Data provided Block Start

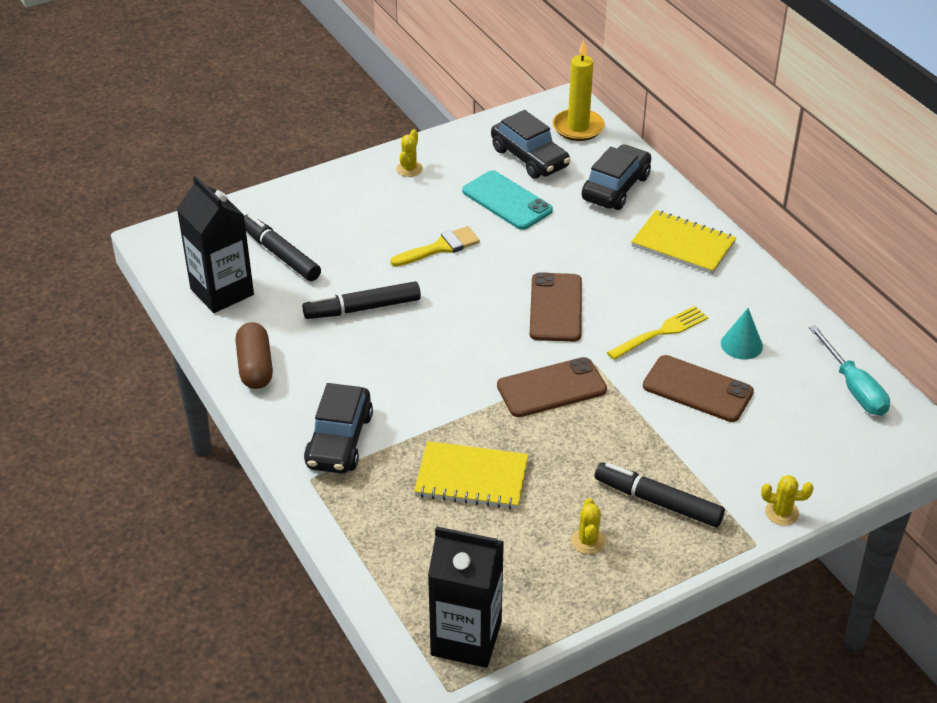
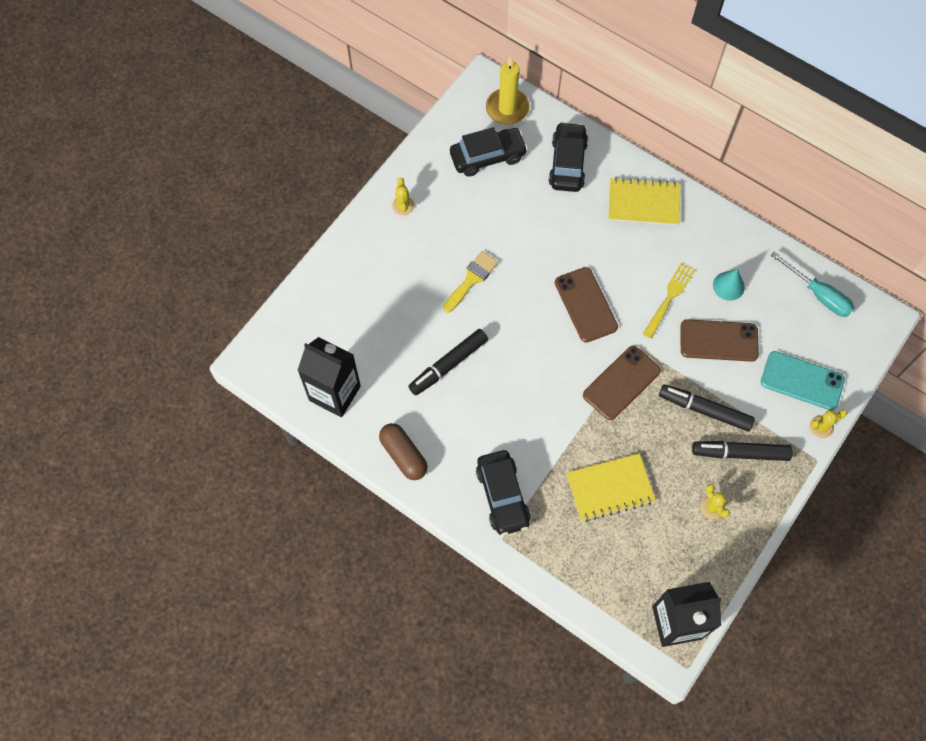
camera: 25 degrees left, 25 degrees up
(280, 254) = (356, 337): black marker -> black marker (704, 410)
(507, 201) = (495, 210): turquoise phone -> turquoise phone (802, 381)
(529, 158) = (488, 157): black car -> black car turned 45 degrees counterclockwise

Data provided Block End

__Task goal__
Copy the listing exactly. Leave the pictures out.

__Answer section__
camera: 25 degrees left, 25 degrees up
(280, 254) = (356, 337): black marker -> black marker (704, 410)
(507, 201) = (495, 210): turquoise phone -> turquoise phone (802, 381)
(529, 158) = (488, 157): black car -> black car turned 45 degrees counterclockwise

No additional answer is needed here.